## What is required
Whatever lines the data contains, output all of them unchanged.

[Excerpts from a dataset]

=== Begin Enclosure ===

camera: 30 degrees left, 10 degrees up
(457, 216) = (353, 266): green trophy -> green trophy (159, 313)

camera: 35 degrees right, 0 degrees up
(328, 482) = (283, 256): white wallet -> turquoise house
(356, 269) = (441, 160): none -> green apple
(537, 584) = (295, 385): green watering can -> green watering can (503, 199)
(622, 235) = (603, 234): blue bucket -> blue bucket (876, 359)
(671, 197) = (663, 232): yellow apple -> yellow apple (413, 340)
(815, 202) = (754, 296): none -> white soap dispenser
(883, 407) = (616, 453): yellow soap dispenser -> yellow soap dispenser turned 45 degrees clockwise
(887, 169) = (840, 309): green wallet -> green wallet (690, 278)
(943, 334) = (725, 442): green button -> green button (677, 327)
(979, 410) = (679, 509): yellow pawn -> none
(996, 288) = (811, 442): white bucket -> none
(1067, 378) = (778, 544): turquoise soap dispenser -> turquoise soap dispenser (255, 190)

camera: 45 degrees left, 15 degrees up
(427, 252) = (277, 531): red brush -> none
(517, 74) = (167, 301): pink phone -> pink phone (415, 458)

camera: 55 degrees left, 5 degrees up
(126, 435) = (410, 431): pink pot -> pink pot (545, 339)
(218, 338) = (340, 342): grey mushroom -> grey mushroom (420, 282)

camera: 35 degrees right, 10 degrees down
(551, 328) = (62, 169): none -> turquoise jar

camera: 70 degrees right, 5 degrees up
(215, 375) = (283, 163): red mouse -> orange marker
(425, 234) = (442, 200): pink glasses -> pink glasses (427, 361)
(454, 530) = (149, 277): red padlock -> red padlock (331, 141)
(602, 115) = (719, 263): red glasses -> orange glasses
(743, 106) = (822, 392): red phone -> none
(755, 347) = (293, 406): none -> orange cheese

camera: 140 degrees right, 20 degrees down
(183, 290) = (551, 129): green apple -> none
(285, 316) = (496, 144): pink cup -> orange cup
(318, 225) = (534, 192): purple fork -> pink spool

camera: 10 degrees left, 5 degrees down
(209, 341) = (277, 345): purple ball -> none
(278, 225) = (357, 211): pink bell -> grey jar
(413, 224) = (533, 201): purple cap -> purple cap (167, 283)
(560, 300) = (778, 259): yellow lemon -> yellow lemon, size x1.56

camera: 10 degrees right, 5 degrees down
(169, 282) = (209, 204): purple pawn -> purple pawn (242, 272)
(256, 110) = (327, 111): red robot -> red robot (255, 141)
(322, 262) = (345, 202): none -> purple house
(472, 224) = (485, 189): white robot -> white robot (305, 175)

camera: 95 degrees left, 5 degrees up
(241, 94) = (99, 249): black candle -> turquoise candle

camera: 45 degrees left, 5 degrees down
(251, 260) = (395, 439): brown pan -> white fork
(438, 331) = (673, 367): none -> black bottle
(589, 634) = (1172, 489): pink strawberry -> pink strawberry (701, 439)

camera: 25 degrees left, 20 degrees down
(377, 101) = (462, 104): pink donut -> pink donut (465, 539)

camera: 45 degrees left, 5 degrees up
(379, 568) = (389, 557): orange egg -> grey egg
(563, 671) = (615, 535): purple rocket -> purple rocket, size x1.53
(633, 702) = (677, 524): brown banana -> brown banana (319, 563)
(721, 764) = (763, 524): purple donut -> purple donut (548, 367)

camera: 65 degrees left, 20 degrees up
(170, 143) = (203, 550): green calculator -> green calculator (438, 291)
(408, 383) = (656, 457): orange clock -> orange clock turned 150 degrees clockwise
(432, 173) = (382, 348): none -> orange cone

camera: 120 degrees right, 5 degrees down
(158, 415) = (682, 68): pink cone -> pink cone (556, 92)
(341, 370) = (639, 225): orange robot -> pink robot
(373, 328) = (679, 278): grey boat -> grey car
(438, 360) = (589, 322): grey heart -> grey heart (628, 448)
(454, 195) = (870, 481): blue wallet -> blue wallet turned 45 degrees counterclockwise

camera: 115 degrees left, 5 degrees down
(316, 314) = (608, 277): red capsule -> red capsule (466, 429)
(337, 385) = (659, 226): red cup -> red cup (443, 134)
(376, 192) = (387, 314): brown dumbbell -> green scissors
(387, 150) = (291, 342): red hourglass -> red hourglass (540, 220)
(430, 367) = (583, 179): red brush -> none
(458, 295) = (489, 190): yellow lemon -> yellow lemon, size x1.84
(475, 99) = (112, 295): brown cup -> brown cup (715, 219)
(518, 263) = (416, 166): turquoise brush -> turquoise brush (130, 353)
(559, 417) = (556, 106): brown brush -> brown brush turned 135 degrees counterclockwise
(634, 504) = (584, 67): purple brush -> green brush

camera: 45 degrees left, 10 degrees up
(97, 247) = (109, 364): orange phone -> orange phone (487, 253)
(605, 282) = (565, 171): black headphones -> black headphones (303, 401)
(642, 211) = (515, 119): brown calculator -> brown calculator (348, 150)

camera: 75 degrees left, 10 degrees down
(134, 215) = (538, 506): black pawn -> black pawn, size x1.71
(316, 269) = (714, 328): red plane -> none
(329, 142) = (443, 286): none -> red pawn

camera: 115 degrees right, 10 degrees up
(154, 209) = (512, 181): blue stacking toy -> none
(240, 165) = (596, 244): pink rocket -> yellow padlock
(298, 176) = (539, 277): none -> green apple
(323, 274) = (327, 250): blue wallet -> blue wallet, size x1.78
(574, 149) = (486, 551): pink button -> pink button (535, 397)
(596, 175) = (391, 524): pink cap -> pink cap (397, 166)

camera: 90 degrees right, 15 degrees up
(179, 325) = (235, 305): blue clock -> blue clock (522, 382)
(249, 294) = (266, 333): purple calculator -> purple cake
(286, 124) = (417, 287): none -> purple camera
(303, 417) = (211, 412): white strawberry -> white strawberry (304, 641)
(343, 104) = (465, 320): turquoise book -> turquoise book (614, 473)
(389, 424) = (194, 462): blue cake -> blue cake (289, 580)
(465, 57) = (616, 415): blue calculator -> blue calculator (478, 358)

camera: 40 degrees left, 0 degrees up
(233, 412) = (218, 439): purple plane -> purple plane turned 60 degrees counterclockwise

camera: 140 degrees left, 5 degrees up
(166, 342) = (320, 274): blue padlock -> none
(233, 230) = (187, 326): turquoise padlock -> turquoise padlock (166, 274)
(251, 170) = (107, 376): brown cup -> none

=== End Enclosure ===

## The answer
camera: 30 degrees left, 10 degrees up
(457, 216) = (353, 266): green trophy -> green trophy (159, 313)

camera: 35 degrees right, 0 degrees up
(328, 482) = (283, 256): white wallet -> turquoise house
(356, 269) = (441, 160): none -> green apple
(537, 584) = (295, 385): green watering can -> green watering can (503, 199)
(622, 235) = (603, 234): blue bucket -> blue bucket (876, 359)
(671, 197) = (663, 232): yellow apple -> yellow apple (413, 340)
(815, 202) = (754, 296): none -> white soap dispenser
(883, 407) = (616, 453): yellow soap dispenser -> yellow soap dispenser turned 45 degrees clockwise
(887, 169) = (840, 309): green wallet -> green wallet (690, 278)
(943, 334) = (725, 442): green button -> green button (677, 327)
(979, 410) = (679, 509): yellow pawn -> none
(996, 288) = (811, 442): white bucket -> none
(1067, 378) = (778, 544): turquoise soap dispenser -> turquoise soap dispenser (255, 190)

camera: 45 degrees left, 15 degrees up
(427, 252) = (277, 531): red brush -> none
(517, 74) = (167, 301): pink phone -> pink phone (415, 458)

camera: 55 degrees left, 5 degrees up
(126, 435) = (410, 431): pink pot -> pink pot (545, 339)
(218, 338) = (340, 342): grey mushroom -> grey mushroom (420, 282)

camera: 35 degrees right, 10 degrees down
(551, 328) = (62, 169): none -> turquoise jar

camera: 70 degrees right, 5 degrees up
(215, 375) = (283, 163): red mouse -> orange marker
(425, 234) = (442, 200): pink glasses -> pink glasses (427, 361)
(454, 530) = (149, 277): red padlock -> red padlock (331, 141)
(602, 115) = (719, 263): red glasses -> orange glasses
(743, 106) = (822, 392): red phone -> none
(755, 347) = (293, 406): none -> orange cheese

camera: 140 degrees right, 20 degrees down
(183, 290) = (551, 129): green apple -> none
(285, 316) = (496, 144): pink cup -> orange cup
(318, 225) = (534, 192): purple fork -> pink spool

camera: 10 degrees left, 5 degrees down
(209, 341) = (277, 345): purple ball -> none
(278, 225) = (357, 211): pink bell -> grey jar
(413, 224) = (533, 201): purple cap -> purple cap (167, 283)
(560, 300) = (778, 259): yellow lemon -> yellow lemon, size x1.56

camera: 10 degrees right, 5 degrees down
(169, 282) = (209, 204): purple pawn -> purple pawn (242, 272)
(256, 110) = (327, 111): red robot -> red robot (255, 141)
(322, 262) = (345, 202): none -> purple house
(472, 224) = (485, 189): white robot -> white robot (305, 175)

camera: 95 degrees left, 5 degrees up
(241, 94) = (99, 249): black candle -> turquoise candle

camera: 45 degrees left, 5 degrees down
(251, 260) = (395, 439): brown pan -> white fork
(438, 331) = (673, 367): none -> black bottle
(589, 634) = (1172, 489): pink strawberry -> pink strawberry (701, 439)

camera: 25 degrees left, 20 degrees down
(377, 101) = (462, 104): pink donut -> pink donut (465, 539)

camera: 45 degrees left, 5 degrees up
(379, 568) = (389, 557): orange egg -> grey egg
(563, 671) = (615, 535): purple rocket -> purple rocket, size x1.53
(633, 702) = (677, 524): brown banana -> brown banana (319, 563)
(721, 764) = (763, 524): purple donut -> purple donut (548, 367)

camera: 65 degrees left, 20 degrees up
(170, 143) = (203, 550): green calculator -> green calculator (438, 291)
(408, 383) = (656, 457): orange clock -> orange clock turned 150 degrees clockwise
(432, 173) = (382, 348): none -> orange cone

camera: 120 degrees right, 5 degrees down
(158, 415) = (682, 68): pink cone -> pink cone (556, 92)
(341, 370) = (639, 225): orange robot -> pink robot
(373, 328) = (679, 278): grey boat -> grey car
(438, 360) = (589, 322): grey heart -> grey heart (628, 448)
(454, 195) = (870, 481): blue wallet -> blue wallet turned 45 degrees counterclockwise

camera: 115 degrees left, 5 degrees down
(316, 314) = (608, 277): red capsule -> red capsule (466, 429)
(337, 385) = (659, 226): red cup -> red cup (443, 134)
(376, 192) = (387, 314): brown dumbbell -> green scissors
(387, 150) = (291, 342): red hourglass -> red hourglass (540, 220)
(430, 367) = (583, 179): red brush -> none
(458, 295) = (489, 190): yellow lemon -> yellow lemon, size x1.84
(475, 99) = (112, 295): brown cup -> brown cup (715, 219)
(518, 263) = (416, 166): turquoise brush -> turquoise brush (130, 353)
(559, 417) = (556, 106): brown brush -> brown brush turned 135 degrees counterclockwise
(634, 504) = (584, 67): purple brush -> green brush

camera: 45 degrees left, 10 degrees up
(97, 247) = (109, 364): orange phone -> orange phone (487, 253)
(605, 282) = (565, 171): black headphones -> black headphones (303, 401)
(642, 211) = (515, 119): brown calculator -> brown calculator (348, 150)

camera: 75 degrees left, 10 degrees down
(134, 215) = (538, 506): black pawn -> black pawn, size x1.71
(316, 269) = (714, 328): red plane -> none
(329, 142) = (443, 286): none -> red pawn

camera: 115 degrees right, 10 degrees up
(154, 209) = (512, 181): blue stacking toy -> none
(240, 165) = (596, 244): pink rocket -> yellow padlock
(298, 176) = (539, 277): none -> green apple
(323, 274) = (327, 250): blue wallet -> blue wallet, size x1.78
(574, 149) = (486, 551): pink button -> pink button (535, 397)
(596, 175) = (391, 524): pink cap -> pink cap (397, 166)

camera: 90 degrees right, 15 degrees up
(179, 325) = (235, 305): blue clock -> blue clock (522, 382)
(249, 294) = (266, 333): purple calculator -> purple cake
(286, 124) = (417, 287): none -> purple camera
(303, 417) = (211, 412): white strawberry -> white strawberry (304, 641)
(343, 104) = (465, 320): turquoise book -> turquoise book (614, 473)
(389, 424) = (194, 462): blue cake -> blue cake (289, 580)
(465, 57) = (616, 415): blue calculator -> blue calculator (478, 358)

camera: 40 degrees left, 0 degrees up
(233, 412) = (218, 439): purple plane -> purple plane turned 60 degrees counterclockwise

camera: 140 degrees left, 5 degrees up
(166, 342) = (320, 274): blue padlock -> none
(233, 230) = (187, 326): turquoise padlock -> turquoise padlock (166, 274)
(251, 170) = (107, 376): brown cup -> none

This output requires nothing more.